▶ **SUPPLIED RECORDS**
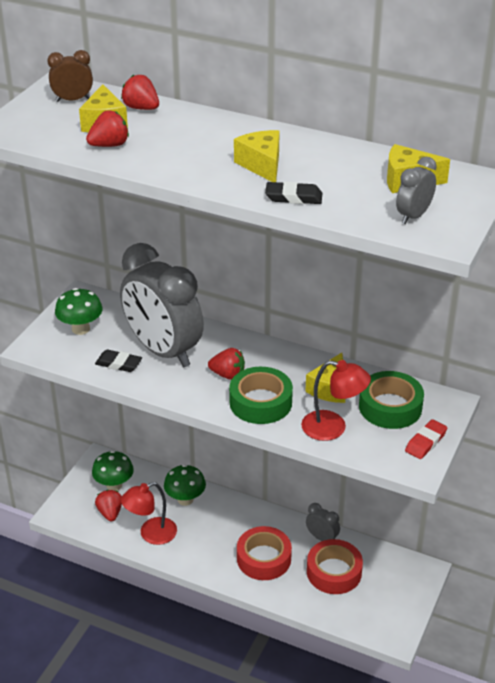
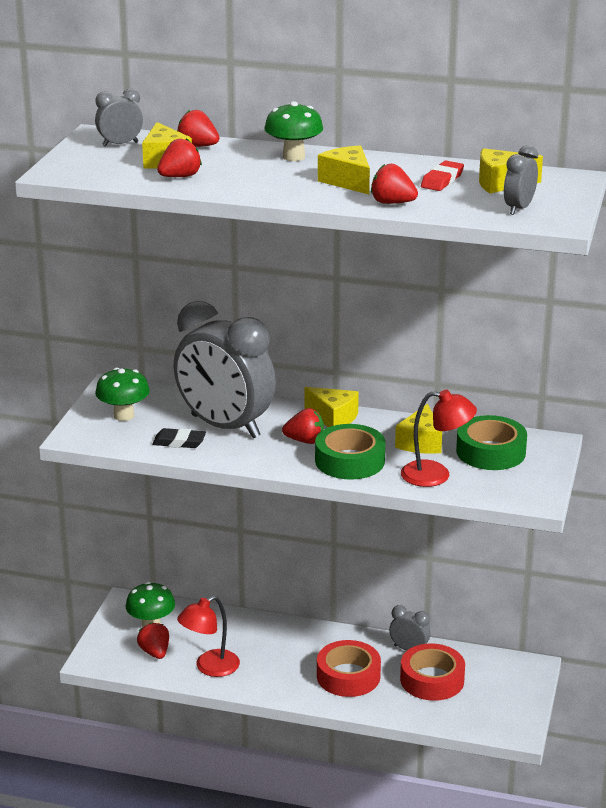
camera: 10 degrees left, 10 degrees down
(73, 100) = (120, 144): brown clock -> grey clock
(185, 499) = (240, 630): green mushroom -> green mushroom (293, 157)
(260, 352) = (333, 418): none -> yellow cheese
(293, 197) = (392, 203): black eraser -> red strawberry
(425, 442) = (538, 477): red eraser -> red eraser (442, 180)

▶ **WHAT THE TASK REQUIRES**
Show each line in the listing above that has "eraser".

▶ **SOLUTION BELOW**
(293, 197) = (392, 203): black eraser -> red strawberry
(425, 442) = (538, 477): red eraser -> red eraser (442, 180)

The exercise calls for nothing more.